(Some records)
═══
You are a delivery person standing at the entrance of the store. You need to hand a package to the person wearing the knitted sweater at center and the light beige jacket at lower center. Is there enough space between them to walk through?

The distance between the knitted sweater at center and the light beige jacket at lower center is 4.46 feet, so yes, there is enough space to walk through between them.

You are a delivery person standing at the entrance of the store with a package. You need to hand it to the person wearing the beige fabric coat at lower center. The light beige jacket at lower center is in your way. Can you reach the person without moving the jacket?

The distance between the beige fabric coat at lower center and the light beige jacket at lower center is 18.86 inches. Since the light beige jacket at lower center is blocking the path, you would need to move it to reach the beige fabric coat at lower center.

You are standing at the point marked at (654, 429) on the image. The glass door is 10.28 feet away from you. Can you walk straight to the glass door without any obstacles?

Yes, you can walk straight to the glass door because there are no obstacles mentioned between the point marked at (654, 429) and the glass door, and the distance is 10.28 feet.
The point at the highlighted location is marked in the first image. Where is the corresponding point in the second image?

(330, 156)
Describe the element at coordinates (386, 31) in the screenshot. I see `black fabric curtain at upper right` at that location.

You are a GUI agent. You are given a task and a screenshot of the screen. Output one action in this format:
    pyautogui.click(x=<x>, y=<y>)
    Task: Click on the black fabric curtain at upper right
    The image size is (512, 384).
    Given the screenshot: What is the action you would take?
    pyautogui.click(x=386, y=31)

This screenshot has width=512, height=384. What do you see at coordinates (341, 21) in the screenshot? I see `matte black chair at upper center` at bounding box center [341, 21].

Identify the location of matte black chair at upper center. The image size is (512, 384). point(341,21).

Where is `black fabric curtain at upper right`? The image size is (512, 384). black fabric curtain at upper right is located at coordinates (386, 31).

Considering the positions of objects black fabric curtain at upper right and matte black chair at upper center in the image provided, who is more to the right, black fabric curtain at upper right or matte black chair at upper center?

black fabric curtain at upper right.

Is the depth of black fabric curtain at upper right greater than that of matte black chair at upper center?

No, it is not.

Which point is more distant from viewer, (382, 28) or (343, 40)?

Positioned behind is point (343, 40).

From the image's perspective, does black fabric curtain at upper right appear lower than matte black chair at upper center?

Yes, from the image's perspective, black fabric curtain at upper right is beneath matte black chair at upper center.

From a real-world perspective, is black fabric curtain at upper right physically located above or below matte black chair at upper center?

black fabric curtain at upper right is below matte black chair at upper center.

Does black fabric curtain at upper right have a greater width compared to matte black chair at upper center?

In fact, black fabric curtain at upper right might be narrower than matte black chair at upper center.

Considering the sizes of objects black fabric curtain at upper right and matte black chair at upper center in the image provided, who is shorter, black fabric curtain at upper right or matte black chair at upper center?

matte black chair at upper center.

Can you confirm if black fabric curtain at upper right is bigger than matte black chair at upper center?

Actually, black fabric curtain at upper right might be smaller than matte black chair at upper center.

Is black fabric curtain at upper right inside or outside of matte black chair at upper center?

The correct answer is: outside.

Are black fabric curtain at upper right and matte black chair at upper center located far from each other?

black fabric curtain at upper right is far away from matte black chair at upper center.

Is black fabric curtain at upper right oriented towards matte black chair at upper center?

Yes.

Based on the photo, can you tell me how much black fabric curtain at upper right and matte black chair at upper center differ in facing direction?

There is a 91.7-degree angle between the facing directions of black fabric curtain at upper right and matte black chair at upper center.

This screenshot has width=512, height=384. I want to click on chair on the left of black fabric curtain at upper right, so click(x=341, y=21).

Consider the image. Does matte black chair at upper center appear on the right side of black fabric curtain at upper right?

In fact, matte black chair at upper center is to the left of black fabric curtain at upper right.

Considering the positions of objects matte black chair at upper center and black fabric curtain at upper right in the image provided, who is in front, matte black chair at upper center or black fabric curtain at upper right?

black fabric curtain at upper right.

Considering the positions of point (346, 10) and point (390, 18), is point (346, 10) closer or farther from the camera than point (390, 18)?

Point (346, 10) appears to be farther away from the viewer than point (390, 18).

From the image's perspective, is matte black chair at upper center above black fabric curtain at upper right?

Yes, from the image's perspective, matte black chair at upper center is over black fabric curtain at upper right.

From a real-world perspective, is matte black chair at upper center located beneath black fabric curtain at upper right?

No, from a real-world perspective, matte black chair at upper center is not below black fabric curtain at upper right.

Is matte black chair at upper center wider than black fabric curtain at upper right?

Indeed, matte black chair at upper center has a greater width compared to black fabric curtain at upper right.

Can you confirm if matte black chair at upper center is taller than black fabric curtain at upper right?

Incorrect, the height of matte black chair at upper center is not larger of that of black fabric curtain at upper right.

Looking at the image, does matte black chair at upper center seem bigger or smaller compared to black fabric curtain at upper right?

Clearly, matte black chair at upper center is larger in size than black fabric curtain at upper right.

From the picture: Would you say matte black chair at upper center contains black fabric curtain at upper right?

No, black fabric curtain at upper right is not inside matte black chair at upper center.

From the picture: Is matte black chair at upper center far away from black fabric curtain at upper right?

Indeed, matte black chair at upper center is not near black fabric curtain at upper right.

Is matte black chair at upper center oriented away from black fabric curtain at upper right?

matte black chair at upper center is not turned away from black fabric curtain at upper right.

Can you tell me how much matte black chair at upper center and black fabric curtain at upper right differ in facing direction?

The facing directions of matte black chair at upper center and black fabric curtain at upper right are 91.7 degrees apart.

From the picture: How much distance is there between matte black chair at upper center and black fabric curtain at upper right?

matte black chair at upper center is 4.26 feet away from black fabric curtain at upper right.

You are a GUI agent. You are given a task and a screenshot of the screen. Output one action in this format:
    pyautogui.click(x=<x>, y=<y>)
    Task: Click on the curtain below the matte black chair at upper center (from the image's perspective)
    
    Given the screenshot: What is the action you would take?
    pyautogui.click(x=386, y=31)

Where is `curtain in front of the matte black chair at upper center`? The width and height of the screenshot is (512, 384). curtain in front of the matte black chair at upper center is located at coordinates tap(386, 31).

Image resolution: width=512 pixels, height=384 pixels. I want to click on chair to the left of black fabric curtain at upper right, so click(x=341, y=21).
═══
▶ Your task:
Count the lines in the data above that contain the string "location". Reply with the number only.

▶ Finished answer:
3